[AIM OF THE EXERCISE]: From the entries that follow, copy exactly the lines beginning at the line holding "yellow cylinder [506,145,551,202]" and continuing through the line holding "brown capsule [642,424,690,495]".

Top of GIVEN RECORDS

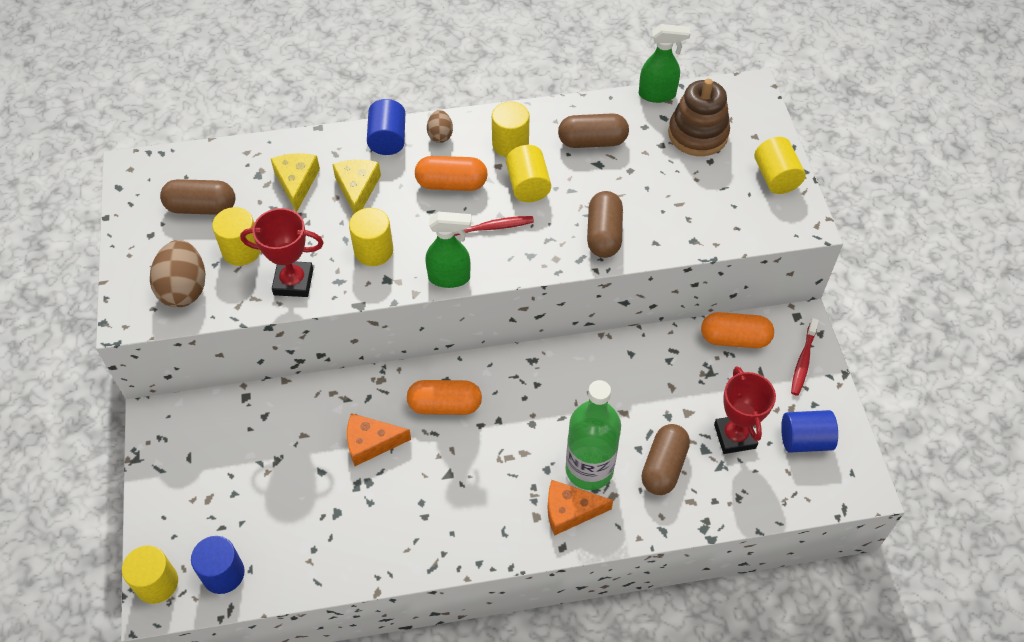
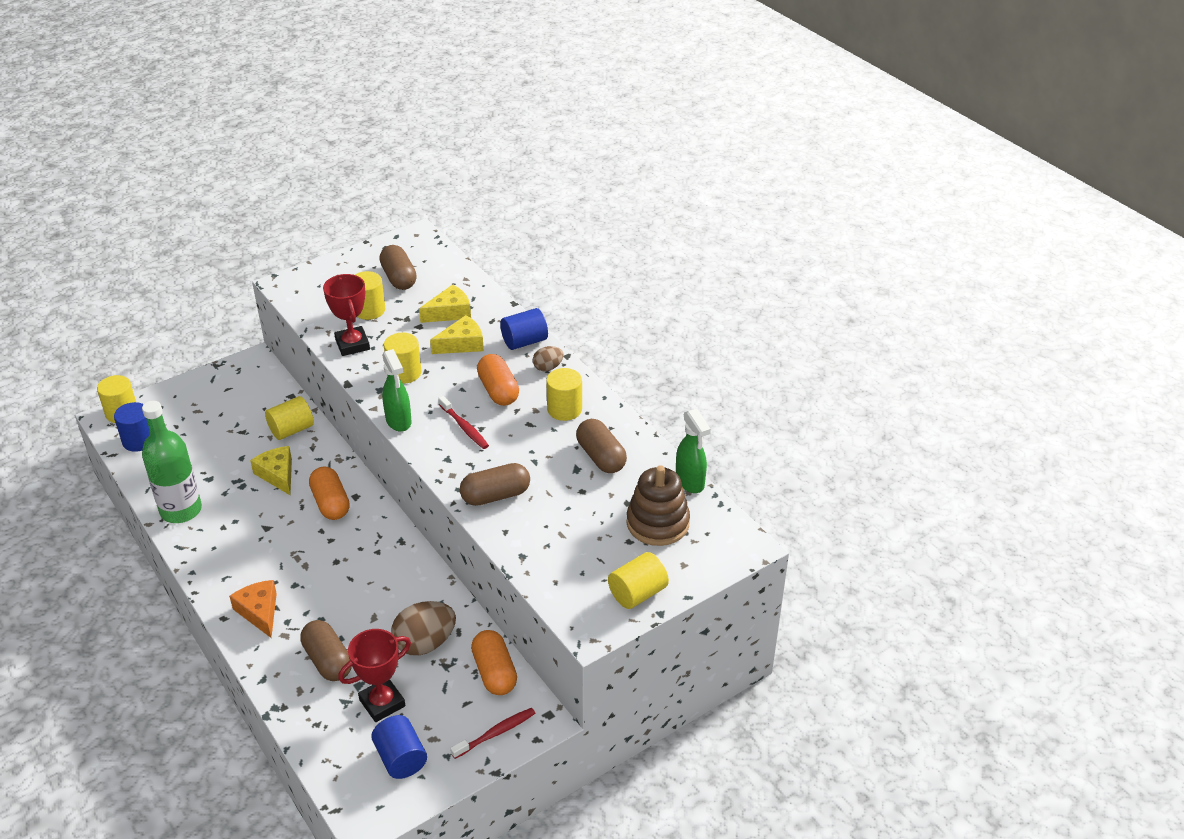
camera: 65 degrees right, 15 degrees down
brown egg [150,240,205,307] -> brown egg moved to [391,601,456,656]
orange cheese [347,413,411,466] -> yellow cheese [250,446,292,495]
yellow cylinder [506,145,551,202] -> yellow cylinder moved to [265,396,314,440]
green bottle [565,380,621,490] -> green bottle moved to [142,401,202,523]
brown capsule [642,424,690,495] -> brown capsule turned 60 degrees clockwise [300,620,352,681]
red toothbrush [791,318,819,396] -> red toothbrush turned 150 degrees clockwise [450,708,536,759]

Bottom of GIVEN RECORDS

[RESPONSE FOR THIS EXERCISE]:
yellow cylinder [506,145,551,202] -> yellow cylinder moved to [265,396,314,440]
green bottle [565,380,621,490] -> green bottle moved to [142,401,202,523]
brown capsule [642,424,690,495] -> brown capsule turned 60 degrees clockwise [300,620,352,681]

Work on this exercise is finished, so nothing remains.